** Problem **
Scan the entries below for the word "petroleum". Copy each line that has it.
══ Material provided ══
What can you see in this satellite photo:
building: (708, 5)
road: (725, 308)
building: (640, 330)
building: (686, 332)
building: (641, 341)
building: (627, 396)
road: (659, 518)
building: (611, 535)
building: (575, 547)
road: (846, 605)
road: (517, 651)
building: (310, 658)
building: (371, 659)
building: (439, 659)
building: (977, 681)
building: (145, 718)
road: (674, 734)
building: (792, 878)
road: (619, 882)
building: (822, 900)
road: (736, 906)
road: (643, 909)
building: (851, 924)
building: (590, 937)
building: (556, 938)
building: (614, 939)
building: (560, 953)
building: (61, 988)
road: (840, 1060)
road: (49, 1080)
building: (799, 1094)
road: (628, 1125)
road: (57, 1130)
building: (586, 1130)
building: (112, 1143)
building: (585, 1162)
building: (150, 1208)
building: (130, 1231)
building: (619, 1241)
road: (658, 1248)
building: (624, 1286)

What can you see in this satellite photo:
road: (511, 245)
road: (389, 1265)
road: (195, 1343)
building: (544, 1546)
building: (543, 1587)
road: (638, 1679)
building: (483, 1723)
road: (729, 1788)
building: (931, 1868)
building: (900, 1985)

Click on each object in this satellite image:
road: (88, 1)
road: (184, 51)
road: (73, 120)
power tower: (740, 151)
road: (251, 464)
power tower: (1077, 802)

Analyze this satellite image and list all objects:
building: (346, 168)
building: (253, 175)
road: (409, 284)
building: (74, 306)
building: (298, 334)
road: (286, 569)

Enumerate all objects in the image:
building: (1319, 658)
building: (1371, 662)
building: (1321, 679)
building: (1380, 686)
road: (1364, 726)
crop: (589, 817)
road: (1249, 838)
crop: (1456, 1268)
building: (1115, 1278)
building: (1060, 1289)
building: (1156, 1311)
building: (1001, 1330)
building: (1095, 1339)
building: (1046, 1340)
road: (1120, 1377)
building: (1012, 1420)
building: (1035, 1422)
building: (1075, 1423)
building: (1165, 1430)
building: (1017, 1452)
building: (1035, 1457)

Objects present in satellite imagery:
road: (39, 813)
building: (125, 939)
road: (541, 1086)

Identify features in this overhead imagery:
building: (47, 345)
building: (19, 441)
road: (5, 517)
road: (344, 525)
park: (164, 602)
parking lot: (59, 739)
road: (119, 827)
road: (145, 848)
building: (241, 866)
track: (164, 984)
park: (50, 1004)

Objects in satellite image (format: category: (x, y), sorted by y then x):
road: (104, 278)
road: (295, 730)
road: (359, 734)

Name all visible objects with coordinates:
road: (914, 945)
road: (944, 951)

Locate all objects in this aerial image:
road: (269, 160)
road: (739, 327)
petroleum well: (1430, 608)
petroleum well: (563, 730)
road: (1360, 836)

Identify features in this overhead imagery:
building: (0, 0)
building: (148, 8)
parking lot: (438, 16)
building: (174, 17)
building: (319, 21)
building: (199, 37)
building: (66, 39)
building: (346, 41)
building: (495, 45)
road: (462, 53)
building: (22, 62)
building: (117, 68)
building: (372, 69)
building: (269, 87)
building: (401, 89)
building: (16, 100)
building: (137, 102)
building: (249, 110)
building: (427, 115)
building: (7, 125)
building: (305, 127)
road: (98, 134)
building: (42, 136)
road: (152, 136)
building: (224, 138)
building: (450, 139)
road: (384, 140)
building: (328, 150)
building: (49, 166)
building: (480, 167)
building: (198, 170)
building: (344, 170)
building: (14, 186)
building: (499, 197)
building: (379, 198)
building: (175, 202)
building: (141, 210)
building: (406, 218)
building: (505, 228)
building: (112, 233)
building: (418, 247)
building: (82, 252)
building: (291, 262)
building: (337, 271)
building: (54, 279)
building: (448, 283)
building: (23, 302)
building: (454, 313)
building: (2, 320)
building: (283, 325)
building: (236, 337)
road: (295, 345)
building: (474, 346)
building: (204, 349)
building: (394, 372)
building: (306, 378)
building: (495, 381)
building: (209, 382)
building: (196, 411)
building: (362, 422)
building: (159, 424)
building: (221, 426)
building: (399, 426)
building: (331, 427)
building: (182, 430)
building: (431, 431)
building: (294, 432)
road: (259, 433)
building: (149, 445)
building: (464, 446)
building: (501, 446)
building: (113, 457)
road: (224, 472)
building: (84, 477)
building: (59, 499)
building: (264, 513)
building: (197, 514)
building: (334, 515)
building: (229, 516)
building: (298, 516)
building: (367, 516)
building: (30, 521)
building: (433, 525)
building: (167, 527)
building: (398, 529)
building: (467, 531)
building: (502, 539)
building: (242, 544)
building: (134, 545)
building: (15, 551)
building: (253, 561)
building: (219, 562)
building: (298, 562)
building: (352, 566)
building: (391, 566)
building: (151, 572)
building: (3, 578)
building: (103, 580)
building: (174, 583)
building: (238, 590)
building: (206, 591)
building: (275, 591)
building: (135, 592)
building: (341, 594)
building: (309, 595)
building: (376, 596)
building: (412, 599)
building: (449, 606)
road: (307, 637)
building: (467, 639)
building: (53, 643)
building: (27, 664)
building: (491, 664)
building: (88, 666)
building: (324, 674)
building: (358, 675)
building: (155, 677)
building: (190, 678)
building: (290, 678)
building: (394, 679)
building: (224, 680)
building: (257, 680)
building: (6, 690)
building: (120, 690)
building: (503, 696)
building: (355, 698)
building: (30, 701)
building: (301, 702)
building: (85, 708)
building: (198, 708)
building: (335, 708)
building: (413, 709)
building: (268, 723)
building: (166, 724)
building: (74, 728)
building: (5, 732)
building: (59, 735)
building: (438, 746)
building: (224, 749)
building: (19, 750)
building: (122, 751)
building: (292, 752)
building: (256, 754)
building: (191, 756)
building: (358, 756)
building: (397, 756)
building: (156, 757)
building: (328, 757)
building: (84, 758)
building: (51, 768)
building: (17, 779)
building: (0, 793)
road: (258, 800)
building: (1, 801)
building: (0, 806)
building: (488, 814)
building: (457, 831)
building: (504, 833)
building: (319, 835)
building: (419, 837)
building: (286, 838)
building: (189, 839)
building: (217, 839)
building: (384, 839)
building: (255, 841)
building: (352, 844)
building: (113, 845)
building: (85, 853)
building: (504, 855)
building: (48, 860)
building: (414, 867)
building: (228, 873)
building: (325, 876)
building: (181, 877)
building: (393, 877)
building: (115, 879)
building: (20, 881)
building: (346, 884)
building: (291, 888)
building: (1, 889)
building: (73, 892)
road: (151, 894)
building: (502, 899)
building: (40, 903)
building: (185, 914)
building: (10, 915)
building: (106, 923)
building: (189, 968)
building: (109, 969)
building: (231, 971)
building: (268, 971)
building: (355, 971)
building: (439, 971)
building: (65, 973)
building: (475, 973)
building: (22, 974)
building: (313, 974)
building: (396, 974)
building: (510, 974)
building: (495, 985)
═══
** Answer to this task **
petroleum well: (1430, 608)
petroleum well: (563, 730)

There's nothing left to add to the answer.